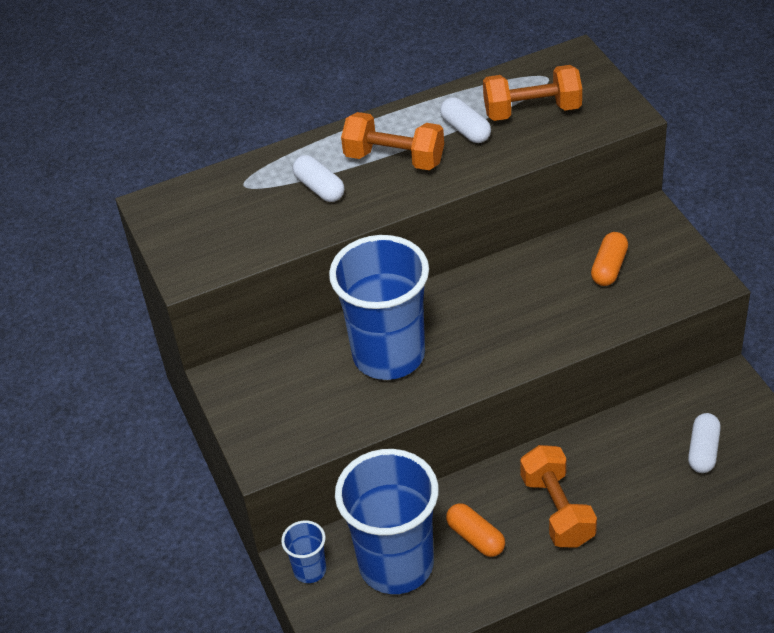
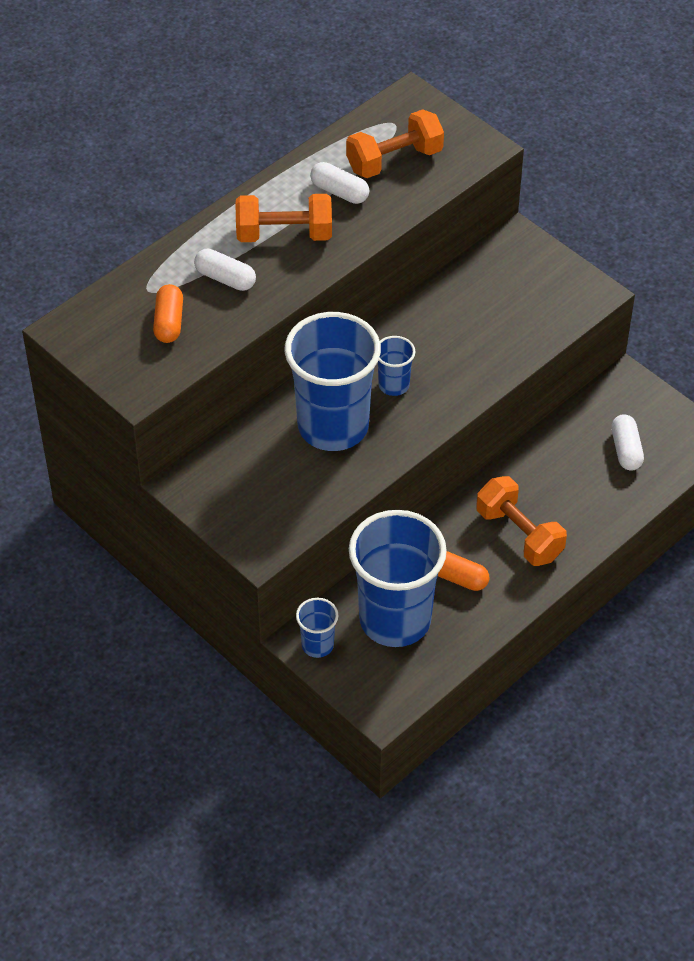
camera: 25 degrees left, 5 degrees up
(465, 329) = (394, 385): none -> blue cup
(609, 267) = (501, 298): orange capsule -> orange capsule (169, 322)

**WHAT TO PRODUCE**
The result should be the full listing, retyped exactly and free of pictures.

**EXERCISE RESPONSE**
camera: 25 degrees left, 5 degrees up
(465, 329) = (394, 385): none -> blue cup
(609, 267) = (501, 298): orange capsule -> orange capsule (169, 322)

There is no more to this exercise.